**Task goal**
A faithful copy of the whole listing is the goal. Match it exactly.

**Material supplied**
- - - - -

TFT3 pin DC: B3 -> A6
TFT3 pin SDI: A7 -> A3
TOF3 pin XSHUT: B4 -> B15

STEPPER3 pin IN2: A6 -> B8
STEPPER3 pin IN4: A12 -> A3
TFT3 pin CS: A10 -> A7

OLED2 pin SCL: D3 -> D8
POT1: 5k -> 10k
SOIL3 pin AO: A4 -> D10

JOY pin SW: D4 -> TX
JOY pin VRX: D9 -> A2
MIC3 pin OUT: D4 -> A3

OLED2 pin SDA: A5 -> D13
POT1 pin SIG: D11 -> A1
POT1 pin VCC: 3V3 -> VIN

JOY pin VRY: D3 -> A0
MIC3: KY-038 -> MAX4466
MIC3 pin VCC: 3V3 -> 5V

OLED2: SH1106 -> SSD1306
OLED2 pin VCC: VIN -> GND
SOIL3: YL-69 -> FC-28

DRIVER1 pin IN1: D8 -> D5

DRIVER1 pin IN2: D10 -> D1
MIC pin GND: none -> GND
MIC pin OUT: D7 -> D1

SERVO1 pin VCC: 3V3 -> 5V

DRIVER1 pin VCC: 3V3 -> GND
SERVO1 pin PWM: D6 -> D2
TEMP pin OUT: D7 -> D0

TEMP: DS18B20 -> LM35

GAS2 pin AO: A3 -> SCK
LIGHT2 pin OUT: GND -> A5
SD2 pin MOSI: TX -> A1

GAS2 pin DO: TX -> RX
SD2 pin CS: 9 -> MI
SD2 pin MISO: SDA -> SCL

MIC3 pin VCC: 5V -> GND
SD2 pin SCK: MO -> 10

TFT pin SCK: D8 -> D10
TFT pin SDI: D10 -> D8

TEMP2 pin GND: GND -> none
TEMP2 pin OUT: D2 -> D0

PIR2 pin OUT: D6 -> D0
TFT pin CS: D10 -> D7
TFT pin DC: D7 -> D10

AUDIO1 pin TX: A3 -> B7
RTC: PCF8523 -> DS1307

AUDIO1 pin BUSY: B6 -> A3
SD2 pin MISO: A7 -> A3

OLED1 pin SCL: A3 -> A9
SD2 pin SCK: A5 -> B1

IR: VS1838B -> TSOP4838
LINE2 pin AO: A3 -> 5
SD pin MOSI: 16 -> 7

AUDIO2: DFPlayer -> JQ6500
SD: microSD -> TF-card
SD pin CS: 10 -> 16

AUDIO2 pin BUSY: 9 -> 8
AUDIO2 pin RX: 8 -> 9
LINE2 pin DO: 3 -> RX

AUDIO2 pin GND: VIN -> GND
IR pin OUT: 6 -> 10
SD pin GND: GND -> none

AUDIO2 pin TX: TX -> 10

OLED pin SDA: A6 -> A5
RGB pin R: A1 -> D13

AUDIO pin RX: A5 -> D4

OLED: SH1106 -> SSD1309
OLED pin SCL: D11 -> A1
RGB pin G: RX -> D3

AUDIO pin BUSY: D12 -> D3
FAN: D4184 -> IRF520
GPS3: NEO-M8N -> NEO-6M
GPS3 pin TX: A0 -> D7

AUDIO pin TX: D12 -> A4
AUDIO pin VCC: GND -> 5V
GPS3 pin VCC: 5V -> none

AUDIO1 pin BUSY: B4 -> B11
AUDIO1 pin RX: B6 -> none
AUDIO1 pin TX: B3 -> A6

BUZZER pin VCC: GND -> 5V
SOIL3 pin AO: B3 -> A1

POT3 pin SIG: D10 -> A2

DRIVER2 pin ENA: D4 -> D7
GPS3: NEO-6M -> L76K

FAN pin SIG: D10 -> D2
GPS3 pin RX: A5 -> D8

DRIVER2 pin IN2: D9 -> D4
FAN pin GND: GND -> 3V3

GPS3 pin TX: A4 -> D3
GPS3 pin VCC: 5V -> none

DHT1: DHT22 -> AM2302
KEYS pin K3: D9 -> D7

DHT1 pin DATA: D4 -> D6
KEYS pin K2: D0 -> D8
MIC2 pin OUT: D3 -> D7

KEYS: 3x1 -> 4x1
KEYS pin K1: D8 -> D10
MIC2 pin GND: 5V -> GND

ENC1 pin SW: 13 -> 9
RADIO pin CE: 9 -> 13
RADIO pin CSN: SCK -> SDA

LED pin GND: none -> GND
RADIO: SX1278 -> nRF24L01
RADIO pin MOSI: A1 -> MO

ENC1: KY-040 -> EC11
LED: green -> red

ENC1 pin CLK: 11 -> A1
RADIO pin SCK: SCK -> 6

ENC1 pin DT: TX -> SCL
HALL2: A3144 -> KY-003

- - - - -

**Written response**
TFT3 pin DC: B3 -> A6
TFT3 pin SDI: A7 -> A3
TOF3 pin XSHUT: B4 -> B15

STEPPER3 pin IN2: A6 -> B8
STEPPER3 pin IN4: A12 -> A3
TFT3 pin CS: A10 -> A7

OLED2 pin SCL: D3 -> D8
POT1: 5k -> 10k
SOIL3 pin AO: A4 -> D10

JOY pin SW: D4 -> TX
JOY pin VRX: D9 -> A2
MIC3 pin OUT: D4 -> A3

OLED2 pin SDA: A5 -> D13
POT1 pin SIG: D11 -> A1
POT1 pin VCC: 3V3 -> VIN

JOY pin VRY: D3 -> A0
MIC3: KY-038 -> MAX4466
MIC3 pin VCC: 3V3 -> 5V

OLED2: SH1106 -> SSD1306
OLED2 pin VCC: VIN -> GND
SOIL3: YL-69 -> FC-28

DRIVER1 pin IN1: D8 -> D5

DRIVER1 pin IN2: D10 -> D1
MIC pin GND: none -> GND
MIC pin OUT: D7 -> D1

SERVO1 pin VCC: 3V3 -> 5V

DRIVER1 pin VCC: 3V3 -> GND
SERVO1 pin PWM: D6 -> D2
TEMP pin OUT: D7 -> D0

TEMP: DS18B20 -> LM35

GAS2 pin AO: A3 -> SCK
LIGHT2 pin OUT: GND -> A5
SD2 pin MOSI: TX -> A1

GAS2 pin DO: TX -> RX
SD2 pin CS: 9 -> MI
SD2 pin MISO: SDA -> SCL

MIC3 pin VCC: 5V -> GND
SD2 pin SCK: MO -> 10

TFT pin SCK: D8 -> D10
TFT pin SDI: D10 -> D8

TEMP2 pin GND: GND -> none
TEMP2 pin OUT: D2 -> D0

PIR2 pin OUT: D6 -> D0
TFT pin CS: D10 -> D7
TFT pin DC: D7 -> D10

AUDIO1 pin TX: A3 -> B7
RTC: PCF8523 -> DS1307

AUDIO1 pin BUSY: B6 -> A3
SD2 pin MISO: A7 -> A3

OLED1 pin SCL: A3 -> A9
SD2 pin SCK: A5 -> B1

IR: VS1838B -> TSOP4838
LINE2 pin AO: A3 -> 5
SD pin MOSI: 16 -> 7

AUDIO2: DFPlayer -> JQ6500
SD: microSD -> TF-card
SD pin CS: 10 -> 16

AUDIO2 pin BUSY: 9 -> 8
AUDIO2 pin RX: 8 -> 9
LINE2 pin DO: 3 -> RX

AUDIO2 pin GND: VIN -> GND
IR pin OUT: 6 -> 10
SD pin GND: GND -> none

AUDIO2 pin TX: TX -> 10

OLED pin SDA: A6 -> A5
RGB pin R: A1 -> D13

AUDIO pin RX: A5 -> D4

OLED: SH1106 -> SSD1309
OLED pin SCL: D11 -> A1
RGB pin G: RX -> D3

AUDIO pin BUSY: D12 -> D3
FAN: D4184 -> IRF520
GPS3: NEO-M8N -> NEO-6M
GPS3 pin TX: A0 -> D7

AUDIO pin TX: D12 -> A4
AUDIO pin VCC: GND -> 5V
GPS3 pin VCC: 5V -> none

AUDIO1 pin BUSY: B4 -> B11
AUDIO1 pin RX: B6 -> none
AUDIO1 pin TX: B3 -> A6

BUZZER pin VCC: GND -> 5V
SOIL3 pin AO: B3 -> A1

POT3 pin SIG: D10 -> A2

DRIVER2 pin ENA: D4 -> D7
GPS3: NEO-6M -> L76K

FAN pin SIG: D10 -> D2
GPS3 pin RX: A5 -> D8

DRIVER2 pin IN2: D9 -> D4
FAN pin GND: GND -> 3V3

GPS3 pin TX: A4 -> D3
GPS3 pin VCC: 5V -> none

DHT1: DHT22 -> AM2302
KEYS pin K3: D9 -> D7

DHT1 pin DATA: D4 -> D6
KEYS pin K2: D0 -> D8
MIC2 pin OUT: D3 -> D7

KEYS: 3x1 -> 4x1
KEYS pin K1: D8 -> D10
MIC2 pin GND: 5V -> GND

ENC1 pin SW: 13 -> 9
RADIO pin CE: 9 -> 13
RADIO pin CSN: SCK -> SDA

LED pin GND: none -> GND
RADIO: SX1278 -> nRF24L01
RADIO pin MOSI: A1 -> MO

ENC1: KY-040 -> EC11
LED: green -> red

ENC1 pin CLK: 11 -> A1
RADIO pin SCK: SCK -> 6

ENC1 pin DT: TX -> SCL
HALL2: A3144 -> KY-003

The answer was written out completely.